# [HOW TO COMPLETE THIS TASK]
Output all of the data below exactly as given.
***** EXCERPTED RECORDS
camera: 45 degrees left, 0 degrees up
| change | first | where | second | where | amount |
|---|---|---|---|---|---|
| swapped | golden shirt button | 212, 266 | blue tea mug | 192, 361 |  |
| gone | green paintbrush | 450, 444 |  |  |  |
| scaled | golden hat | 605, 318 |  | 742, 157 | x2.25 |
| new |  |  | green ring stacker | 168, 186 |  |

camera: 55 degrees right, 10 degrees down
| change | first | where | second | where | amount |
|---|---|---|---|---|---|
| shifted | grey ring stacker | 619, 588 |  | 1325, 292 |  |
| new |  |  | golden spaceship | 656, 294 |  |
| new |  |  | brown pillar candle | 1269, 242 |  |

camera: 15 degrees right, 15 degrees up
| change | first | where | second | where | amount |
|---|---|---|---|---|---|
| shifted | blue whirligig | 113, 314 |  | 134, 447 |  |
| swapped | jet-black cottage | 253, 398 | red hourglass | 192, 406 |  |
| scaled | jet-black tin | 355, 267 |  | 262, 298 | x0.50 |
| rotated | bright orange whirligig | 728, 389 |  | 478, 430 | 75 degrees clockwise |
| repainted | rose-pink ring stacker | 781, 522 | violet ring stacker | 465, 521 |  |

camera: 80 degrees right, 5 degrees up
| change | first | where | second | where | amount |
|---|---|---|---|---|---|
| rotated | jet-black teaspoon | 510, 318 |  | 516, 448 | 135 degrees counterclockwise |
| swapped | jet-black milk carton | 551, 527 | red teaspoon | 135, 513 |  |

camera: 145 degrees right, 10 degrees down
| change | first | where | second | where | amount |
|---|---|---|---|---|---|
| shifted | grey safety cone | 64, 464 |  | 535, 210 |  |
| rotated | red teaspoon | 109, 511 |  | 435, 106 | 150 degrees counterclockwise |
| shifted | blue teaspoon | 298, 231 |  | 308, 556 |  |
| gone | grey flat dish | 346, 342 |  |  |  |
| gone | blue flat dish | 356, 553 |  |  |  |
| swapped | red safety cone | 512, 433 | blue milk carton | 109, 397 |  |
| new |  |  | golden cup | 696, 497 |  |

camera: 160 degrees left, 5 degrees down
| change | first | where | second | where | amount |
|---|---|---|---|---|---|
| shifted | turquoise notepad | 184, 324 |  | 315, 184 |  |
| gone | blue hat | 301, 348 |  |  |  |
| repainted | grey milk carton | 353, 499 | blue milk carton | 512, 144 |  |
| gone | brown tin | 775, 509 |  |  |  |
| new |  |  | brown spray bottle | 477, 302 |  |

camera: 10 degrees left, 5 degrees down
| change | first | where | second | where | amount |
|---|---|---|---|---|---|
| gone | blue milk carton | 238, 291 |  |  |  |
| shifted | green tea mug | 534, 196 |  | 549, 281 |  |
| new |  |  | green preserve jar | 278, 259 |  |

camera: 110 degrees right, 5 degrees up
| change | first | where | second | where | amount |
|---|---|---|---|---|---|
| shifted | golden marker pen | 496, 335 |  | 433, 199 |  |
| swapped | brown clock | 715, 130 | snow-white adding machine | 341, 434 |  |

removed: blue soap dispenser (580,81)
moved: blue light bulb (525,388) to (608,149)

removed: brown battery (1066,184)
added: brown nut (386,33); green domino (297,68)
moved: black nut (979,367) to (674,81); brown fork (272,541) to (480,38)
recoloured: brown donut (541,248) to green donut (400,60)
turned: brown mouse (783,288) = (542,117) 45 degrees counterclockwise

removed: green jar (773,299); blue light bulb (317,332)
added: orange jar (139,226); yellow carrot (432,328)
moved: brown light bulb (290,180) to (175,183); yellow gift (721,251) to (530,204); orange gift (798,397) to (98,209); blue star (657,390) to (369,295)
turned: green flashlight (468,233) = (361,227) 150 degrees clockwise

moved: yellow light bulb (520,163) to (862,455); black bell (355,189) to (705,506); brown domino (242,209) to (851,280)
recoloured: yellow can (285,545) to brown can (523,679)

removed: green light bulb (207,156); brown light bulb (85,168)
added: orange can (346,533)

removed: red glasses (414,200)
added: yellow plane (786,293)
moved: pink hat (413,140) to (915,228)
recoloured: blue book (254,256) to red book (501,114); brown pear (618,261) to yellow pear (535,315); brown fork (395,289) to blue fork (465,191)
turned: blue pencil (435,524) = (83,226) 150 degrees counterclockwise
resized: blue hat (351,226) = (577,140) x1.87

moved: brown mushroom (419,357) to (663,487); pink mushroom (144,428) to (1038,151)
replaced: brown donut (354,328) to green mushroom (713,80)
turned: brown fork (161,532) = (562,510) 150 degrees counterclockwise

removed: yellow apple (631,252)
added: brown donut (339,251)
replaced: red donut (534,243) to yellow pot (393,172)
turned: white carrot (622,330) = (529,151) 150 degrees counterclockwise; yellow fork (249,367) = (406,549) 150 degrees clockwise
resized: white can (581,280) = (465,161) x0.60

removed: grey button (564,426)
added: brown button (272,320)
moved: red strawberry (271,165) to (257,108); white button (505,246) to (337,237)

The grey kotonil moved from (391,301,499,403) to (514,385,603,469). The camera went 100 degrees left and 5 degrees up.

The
**********
# [ANSWER TO THIS PROBLEM]
camera: 45 degrees left, 0 degrees up
| change | first | where | second | where | amount |
|---|---|---|---|---|---|
| swapped | golden shirt button | 212, 266 | blue tea mug | 192, 361 |  |
| gone | green paintbrush | 450, 444 |  |  |  |
| scaled | golden hat | 605, 318 |  | 742, 157 | x2.25 |
| new |  |  | green ring stacker | 168, 186 |  |

camera: 55 degrees right, 10 degrees down
| change | first | where | second | where | amount |
|---|---|---|---|---|---|
| shifted | grey ring stacker | 619, 588 |  | 1325, 292 |  |
| new |  |  | golden spaceship | 656, 294 |  |
| new |  |  | brown pillar candle | 1269, 242 |  |

camera: 15 degrees right, 15 degrees up
| change | first | where | second | where | amount |
|---|---|---|---|---|---|
| shifted | blue whirligig | 113, 314 |  | 134, 447 |  |
| swapped | jet-black cottage | 253, 398 | red hourglass | 192, 406 |  |
| scaled | jet-black tin | 355, 267 |  | 262, 298 | x0.50 |
| rotated | bright orange whirligig | 728, 389 |  | 478, 430 | 75 degrees clockwise |
| repainted | rose-pink ring stacker | 781, 522 | violet ring stacker | 465, 521 |  |

camera: 80 degrees right, 5 degrees up
| change | first | where | second | where | amount |
|---|---|---|---|---|---|
| rotated | jet-black teaspoon | 510, 318 |  | 516, 448 | 135 degrees counterclockwise |
| swapped | jet-black milk carton | 551, 527 | red teaspoon | 135, 513 |  |

camera: 145 degrees right, 10 degrees down
| change | first | where | second | where | amount |
|---|---|---|---|---|---|
| shifted | grey safety cone | 64, 464 |  | 535, 210 |  |
| rotated | red teaspoon | 109, 511 |  | 435, 106 | 150 degrees counterclockwise |
| shifted | blue teaspoon | 298, 231 |  | 308, 556 |  |
| gone | grey flat dish | 346, 342 |  |  |  |
| gone | blue flat dish | 356, 553 |  |  |  |
| swapped | red safety cone | 512, 433 | blue milk carton | 109, 397 |  |
| new |  |  | golden cup | 696, 497 |  |

camera: 160 degrees left, 5 degrees down
| change | first | where | second | where | amount |
|---|---|---|---|---|---|
| shifted | turquoise notepad | 184, 324 |  | 315, 184 |  |
| gone | blue hat | 301, 348 |  |  |  |
| repainted | grey milk carton | 353, 499 | blue milk carton | 512, 144 |  |
| gone | brown tin | 775, 509 |  |  |  |
| new |  |  | brown spray bottle | 477, 302 |  |

camera: 10 degrees left, 5 degrees down
| change | first | where | second | where | amount |
|---|---|---|---|---|---|
| gone | blue milk carton | 238, 291 |  |  |  |
| shifted | green tea mug | 534, 196 |  | 549, 281 |  |
| new |  |  | green preserve jar | 278, 259 |  |

camera: 110 degrees right, 5 degrees up
| change | first | where | second | where | amount |
|---|---|---|---|---|---|
| shifted | golden marker pen | 496, 335 |  | 433, 199 |  |
| swapped | brown clock | 715, 130 | snow-white adding machine | 341, 434 |  |

removed: blue soap dispenser (580,81)
moved: blue light bulb (525,388) to (608,149)

removed: brown battery (1066,184)
added: brown nut (386,33); green domino (297,68)
moved: black nut (979,367) to (674,81); brown fork (272,541) to (480,38)
recoloured: brown donut (541,248) to green donut (400,60)
turned: brown mouse (783,288) = (542,117) 45 degrees counterclockwise

removed: green jar (773,299); blue light bulb (317,332)
added: orange jar (139,226); yellow carrot (432,328)
moved: brown light bulb (290,180) to (175,183); yellow gift (721,251) to (530,204); orange gift (798,397) to (98,209); blue star (657,390) to (369,295)
turned: green flashlight (468,233) = (361,227) 150 degrees clockwise

moved: yellow light bulb (520,163) to (862,455); black bell (355,189) to (705,506); brown domino (242,209) to (851,280)
recoloured: yellow can (285,545) to brown can (523,679)

removed: green light bulb (207,156); brown light bulb (85,168)
added: orange can (346,533)

removed: red glasses (414,200)
added: yellow plane (786,293)
moved: pink hat (413,140) to (915,228)
recoloured: blue book (254,256) to red book (501,114); brown pear (618,261) to yellow pear (535,315); brown fork (395,289) to blue fork (465,191)
turned: blue pencil (435,524) = (83,226) 150 degrees counterclockwise
resized: blue hat (351,226) = (577,140) x1.87

moved: brown mushroom (419,357) to (663,487); pink mushroom (144,428) to (1038,151)
replaced: brown donut (354,328) to green mushroom (713,80)
turned: brown fork (161,532) = (562,510) 150 degrees counterclockwise

removed: yellow apple (631,252)
added: brown donut (339,251)
replaced: red donut (534,243) to yellow pot (393,172)
turned: white carrot (622,330) = (529,151) 150 degrees counterclockwise; yellow fork (249,367) = (406,549) 150 degrees clockwise
resized: white can (581,280) = (465,161) x0.60

removed: grey button (564,426)
added: brown button (272,320)
moved: red strawberry (271,165) to (257,108); white button (505,246) to (337,237)

The grey kotonil moved from (391,301,499,403) to (514,385,603,469). The camera went 100 degrees left and 5 degrees up.

The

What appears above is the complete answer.